*** Opening Records provided ***
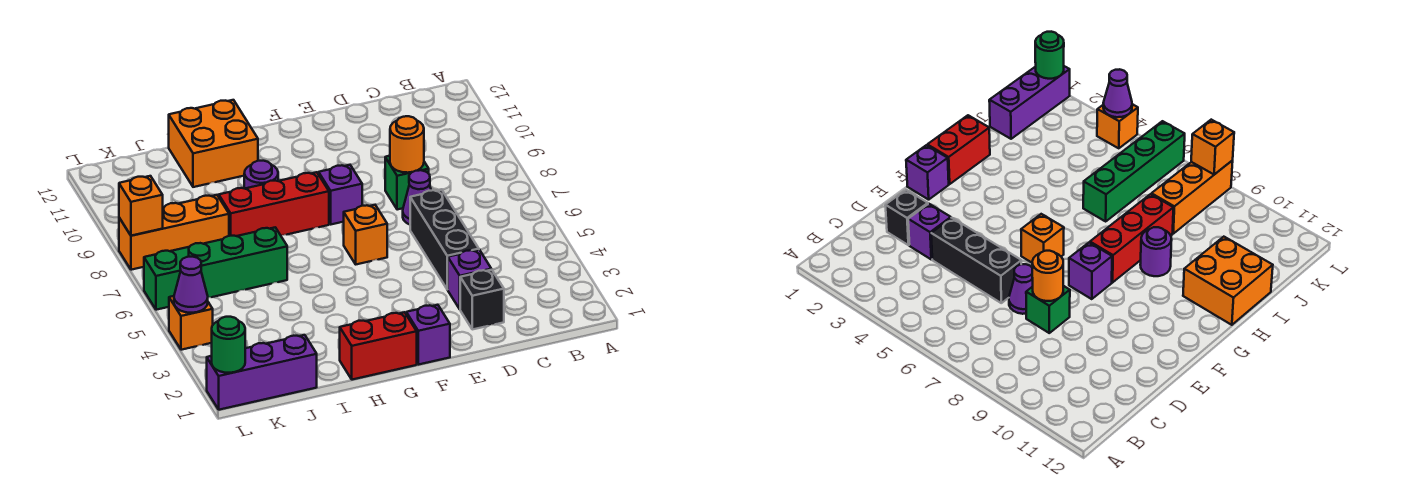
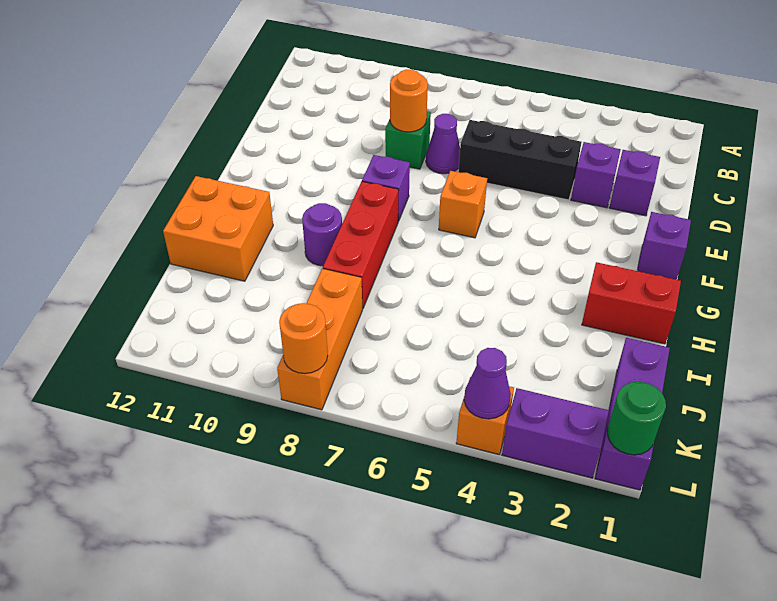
black brick D2 level 1 -> purple brick D2 level 1
red brick G1:H1 level 1 -> red brick H1:H2 level 1
green brick I6:L6 level 1 -> none
none -> purple brick L2:L3 level 1
orange brick L8 level 2 -> orange round brick L8 level 2

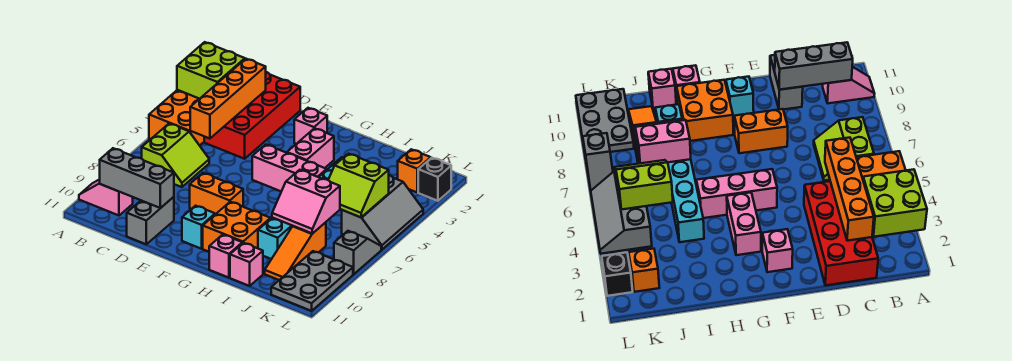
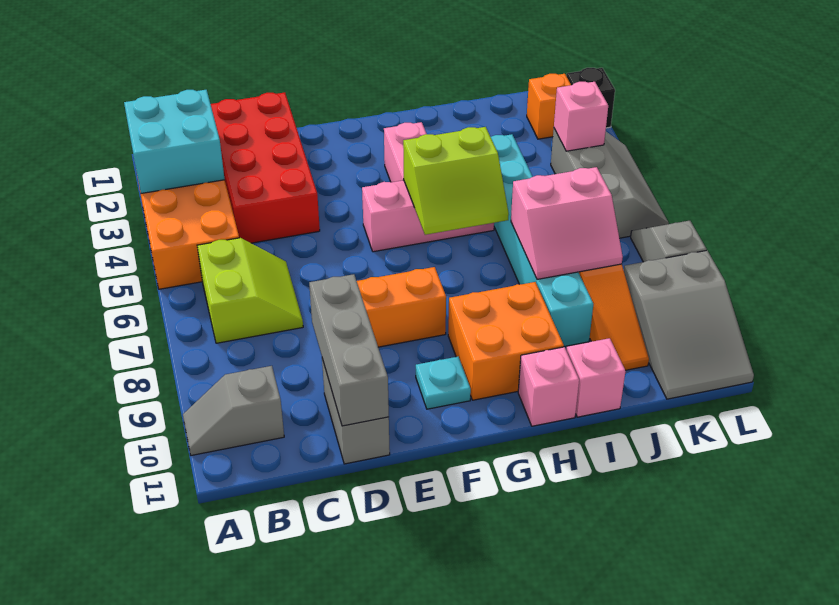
lime brick A2:B3 level 2 -> cyan brick A2:B3 level 2
pink slope A10:B10 level 1 top B -> grey slope A10:B10 level 1 top B
grey brick B10:D10 level 2 -> grey brick D9:D11 level 2
orange brick C2:C5 level 2 -> none
pink brick F2 level 1 -> pink brick K4 level 2
cyan brick F10 level 1 -> cyan plate F10 level 1
lime slope J5:K6 level 2 top 5 -> lime slope G5:H6 level 2 top 5
grey plate K9:L11 level 1 -> grey slope K9:L11 level 1 top 9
*** Closing Records provided ***
_What the task requires_
Print exactly the lines above, starting at the line that contains "pink slope A10:B10" and ending with the last line of the records, both included.

_Expected answer_
pink slope A10:B10 level 1 top B -> grey slope A10:B10 level 1 top B
grey brick B10:D10 level 2 -> grey brick D9:D11 level 2
orange brick C2:C5 level 2 -> none
pink brick F2 level 1 -> pink brick K4 level 2
cyan brick F10 level 1 -> cyan plate F10 level 1
lime slope J5:K6 level 2 top 5 -> lime slope G5:H6 level 2 top 5
grey plate K9:L11 level 1 -> grey slope K9:L11 level 1 top 9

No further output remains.